Exercise description: For the listing below, report all lines that hold the word "turquoise".

Input for this task:
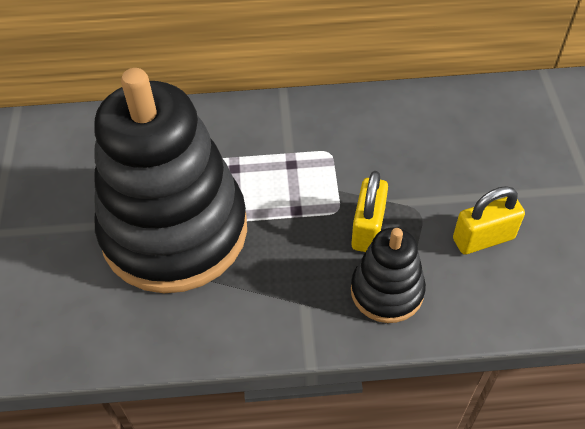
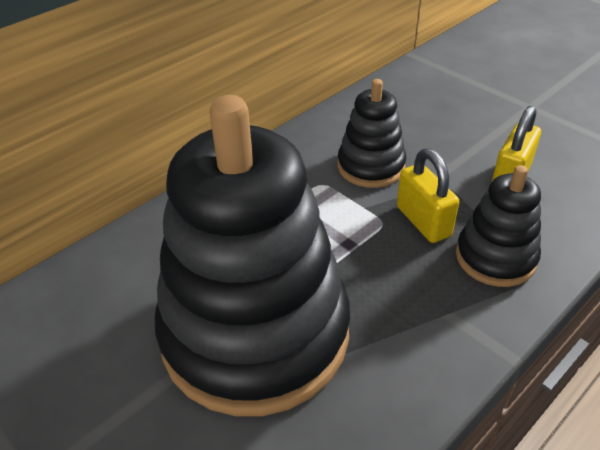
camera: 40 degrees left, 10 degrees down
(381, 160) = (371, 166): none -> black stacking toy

==

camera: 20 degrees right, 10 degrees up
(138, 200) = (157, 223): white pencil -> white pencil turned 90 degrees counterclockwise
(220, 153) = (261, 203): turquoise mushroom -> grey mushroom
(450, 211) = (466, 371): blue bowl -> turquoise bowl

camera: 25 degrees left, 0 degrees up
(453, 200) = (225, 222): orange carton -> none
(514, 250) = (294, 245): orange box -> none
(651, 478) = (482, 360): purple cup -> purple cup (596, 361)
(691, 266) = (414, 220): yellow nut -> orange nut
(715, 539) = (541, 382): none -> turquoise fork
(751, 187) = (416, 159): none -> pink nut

Exercise result:
(220, 153) = (261, 203): turquoise mushroom -> grey mushroom
(450, 211) = (466, 371): blue bowl -> turquoise bowl
(715, 539) = (541, 382): none -> turquoise fork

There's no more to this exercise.